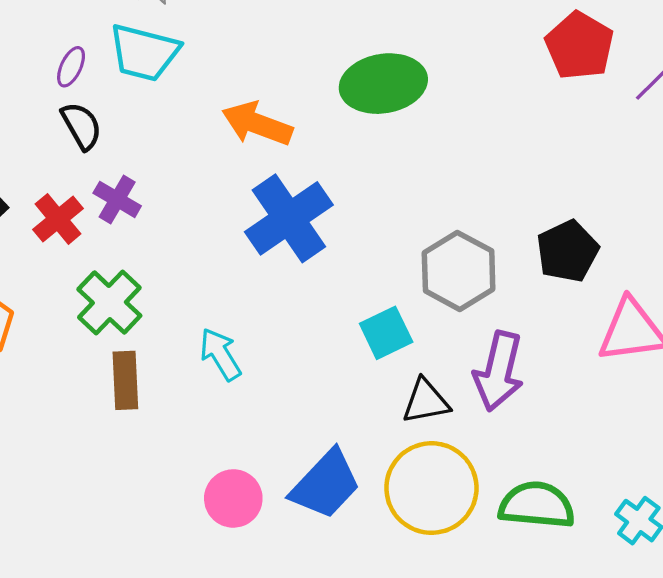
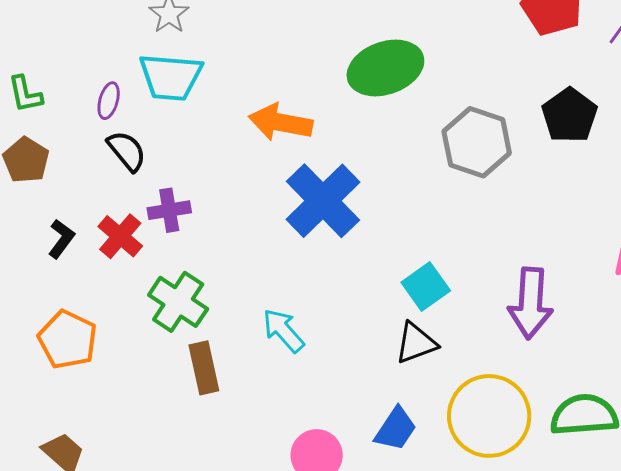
purple cross: (117, 199) -> (169, 210), turned -30
black pentagon: (567, 251) -> (570, 115), moved
gray hexagon: (459, 271) -> (477, 142), moved
black triangle: (426, 401) -> (416, 343), moved
blue trapezoid: (326, 484) -> (396, 429), size x0.7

* What the task asks:
Once the pictures are set aside, output the whole listing exactly.

* Answer space:
purple cross: (117, 199) -> (169, 210), turned -30
black pentagon: (567, 251) -> (570, 115), moved
gray hexagon: (459, 271) -> (477, 142), moved
black triangle: (426, 401) -> (416, 343), moved
blue trapezoid: (326, 484) -> (396, 429), size x0.7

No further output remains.